The job is to find each line in the entries holding the string "orange" and copy that line.

### Records shown

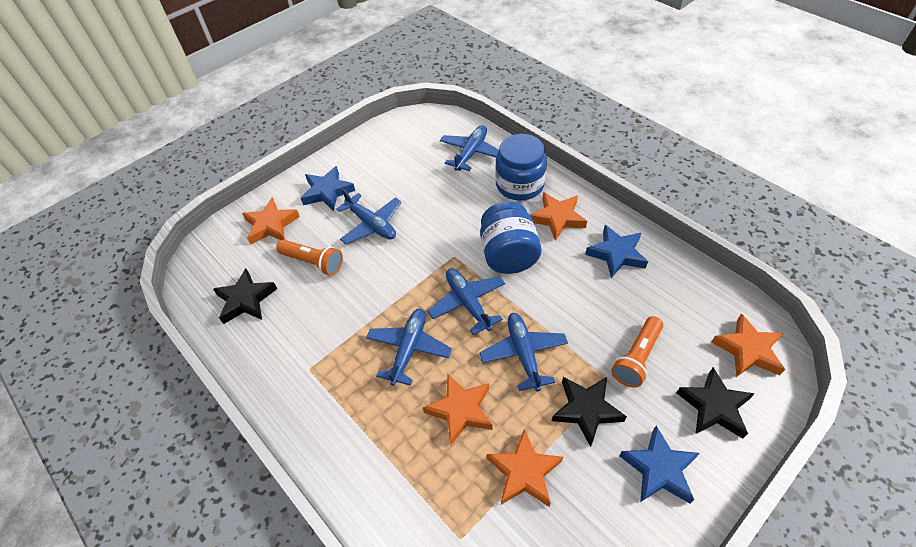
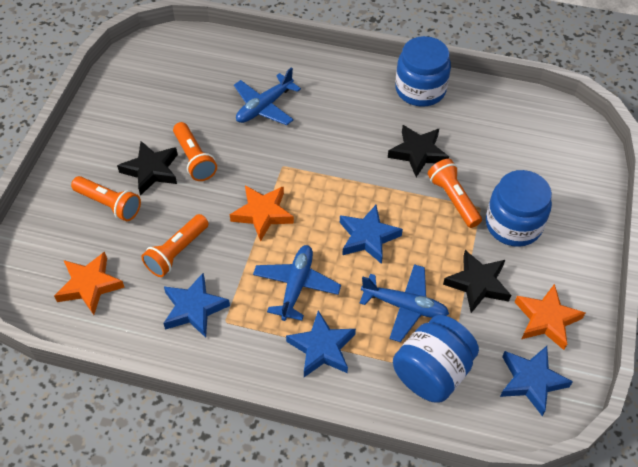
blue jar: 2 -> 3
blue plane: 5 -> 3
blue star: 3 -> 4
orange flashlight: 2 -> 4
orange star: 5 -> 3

######
### Records shown

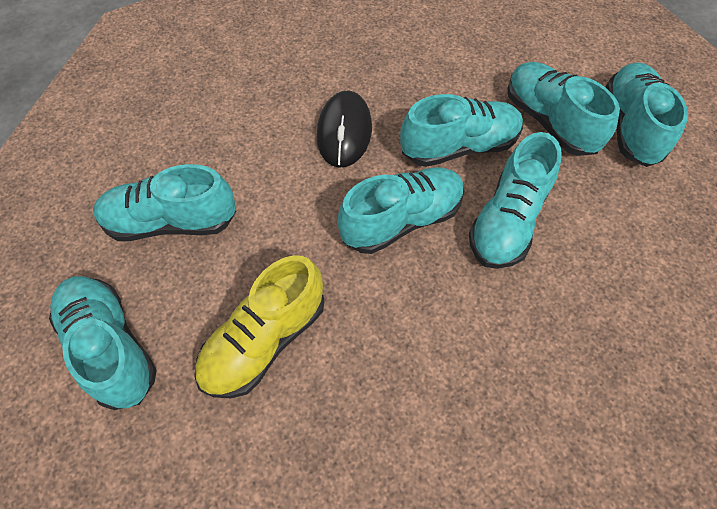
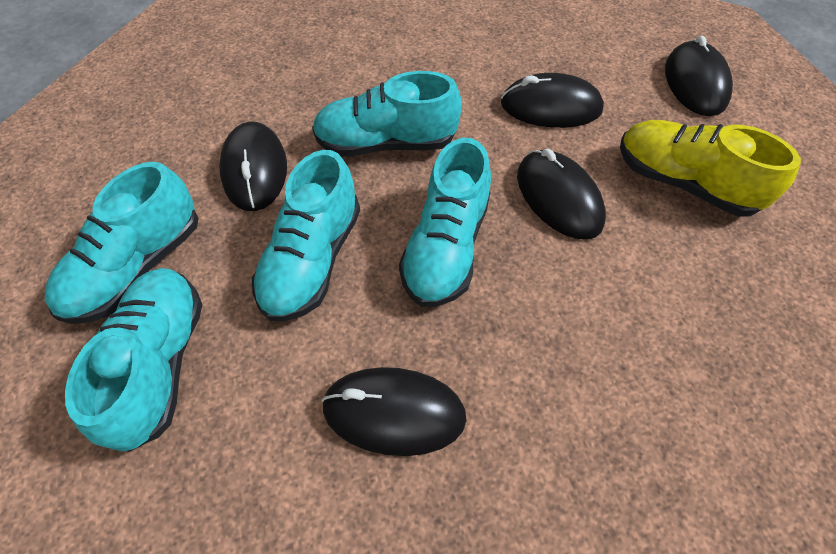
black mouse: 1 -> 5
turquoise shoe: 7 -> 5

######

=== Task solution ===
orange flashlight: 2 -> 4
orange star: 5 -> 3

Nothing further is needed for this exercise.